DESCRIPTION OF THE TASK
Count the lines in the listing below that hold the string "eraser". Reply with the number alone.

DATA UNDER STUDY
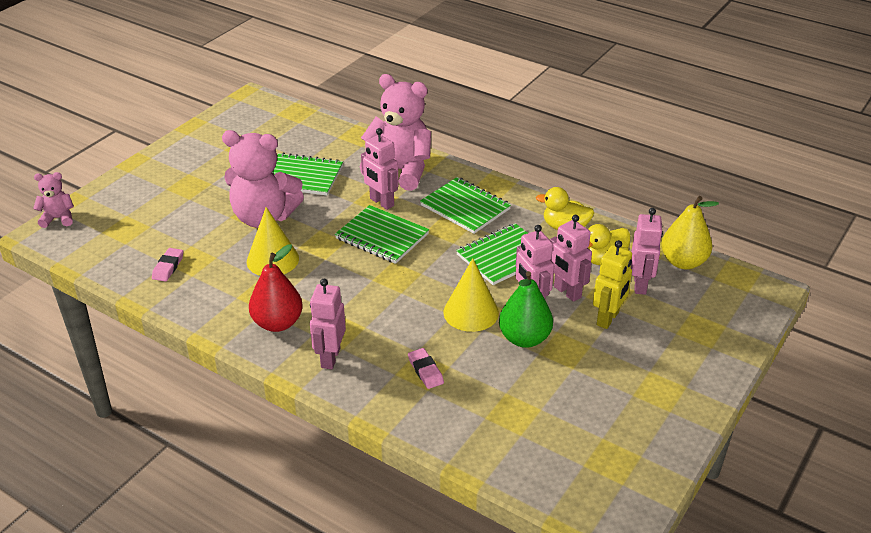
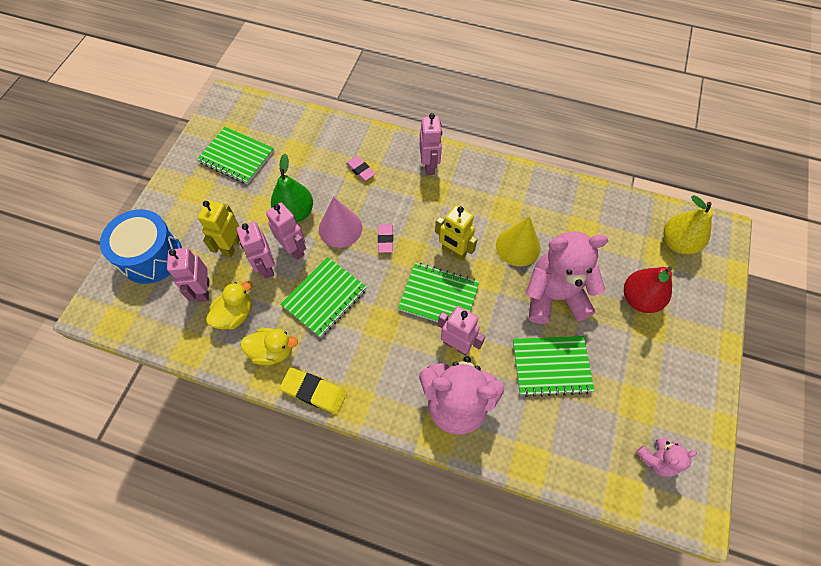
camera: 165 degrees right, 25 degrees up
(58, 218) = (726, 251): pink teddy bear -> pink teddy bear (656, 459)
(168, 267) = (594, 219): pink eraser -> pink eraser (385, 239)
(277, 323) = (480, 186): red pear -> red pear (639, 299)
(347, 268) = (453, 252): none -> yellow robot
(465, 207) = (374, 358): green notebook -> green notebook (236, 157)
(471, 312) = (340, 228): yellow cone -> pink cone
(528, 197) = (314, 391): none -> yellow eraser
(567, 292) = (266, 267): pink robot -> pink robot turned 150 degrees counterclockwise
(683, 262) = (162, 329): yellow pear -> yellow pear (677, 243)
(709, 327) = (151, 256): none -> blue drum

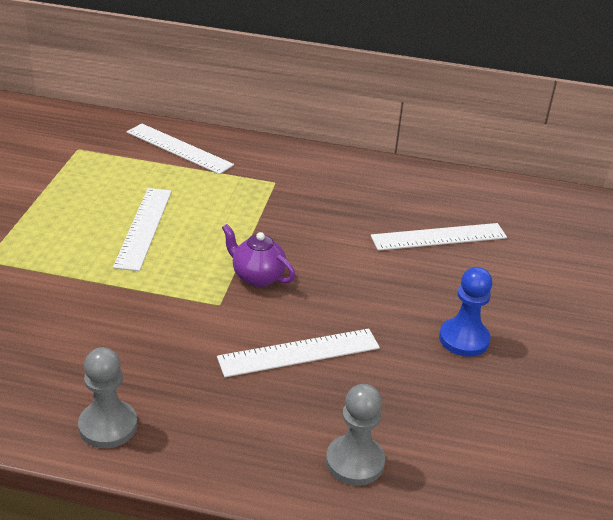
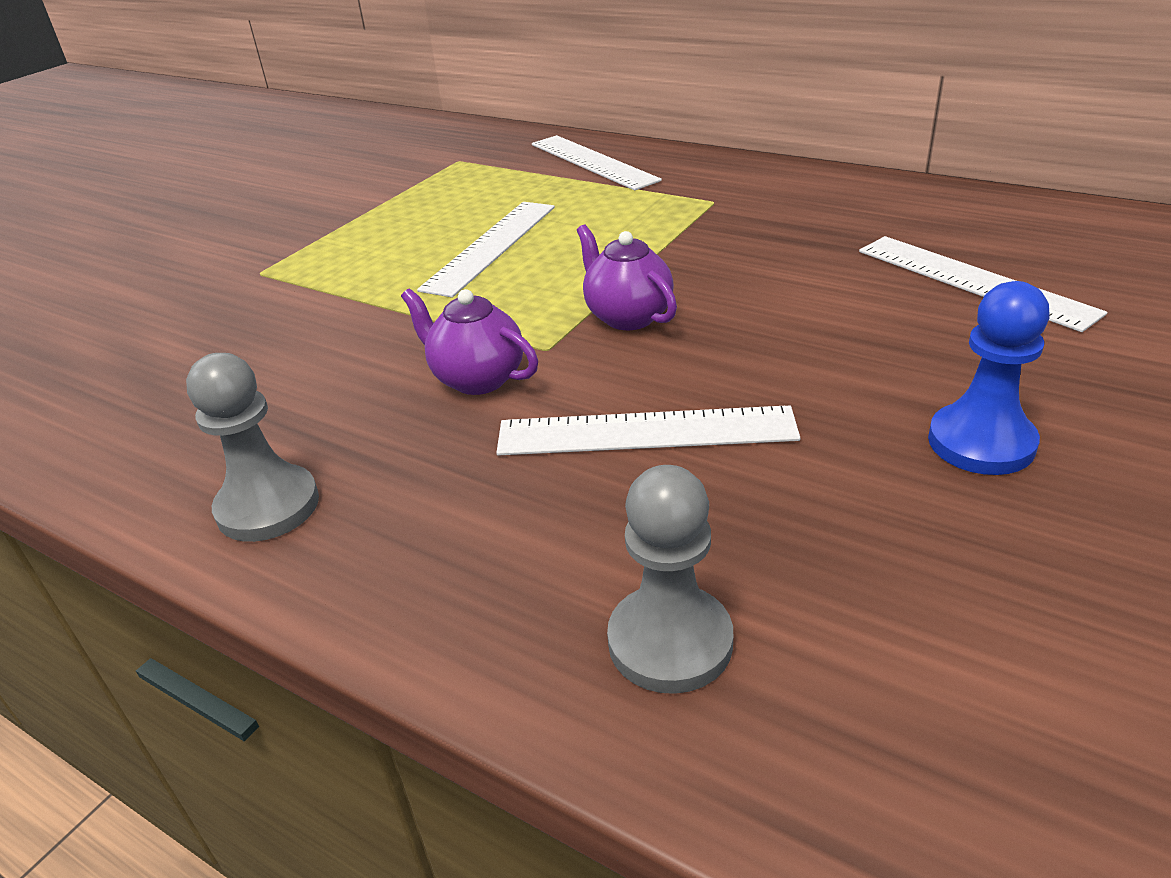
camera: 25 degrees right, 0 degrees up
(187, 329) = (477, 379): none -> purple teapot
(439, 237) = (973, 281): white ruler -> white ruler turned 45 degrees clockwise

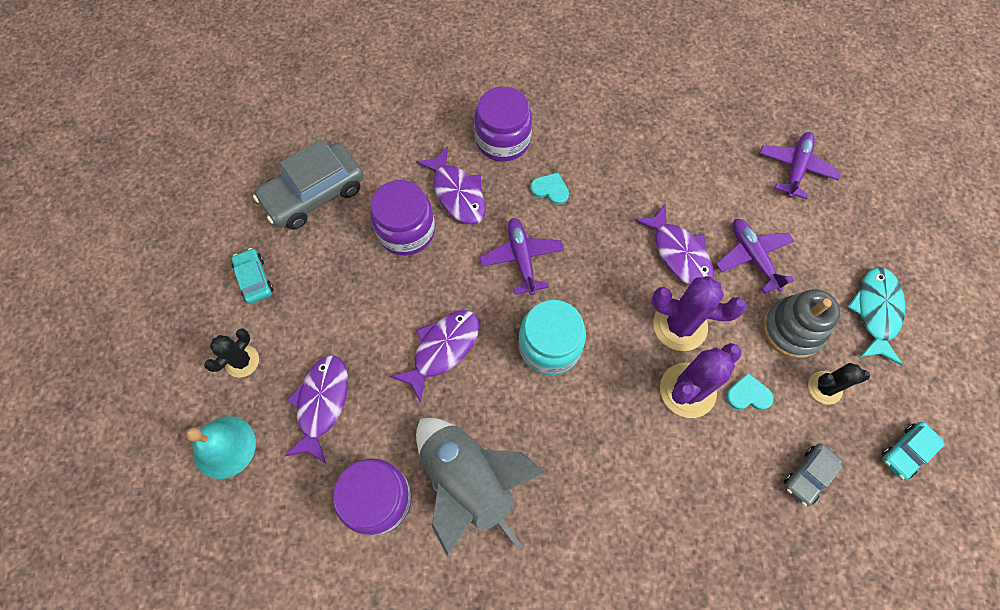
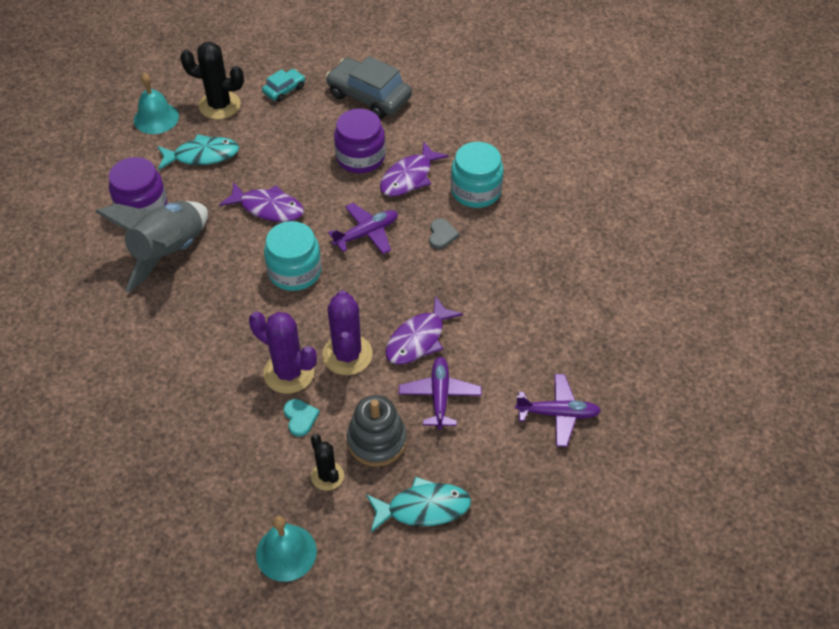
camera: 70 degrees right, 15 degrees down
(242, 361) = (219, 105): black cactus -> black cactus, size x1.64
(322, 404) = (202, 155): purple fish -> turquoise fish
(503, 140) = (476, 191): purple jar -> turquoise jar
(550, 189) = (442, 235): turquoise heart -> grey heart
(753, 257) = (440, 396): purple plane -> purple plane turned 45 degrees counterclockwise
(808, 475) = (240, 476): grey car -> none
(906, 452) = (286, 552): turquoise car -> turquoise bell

OUTPUT FOR THIS TASK
2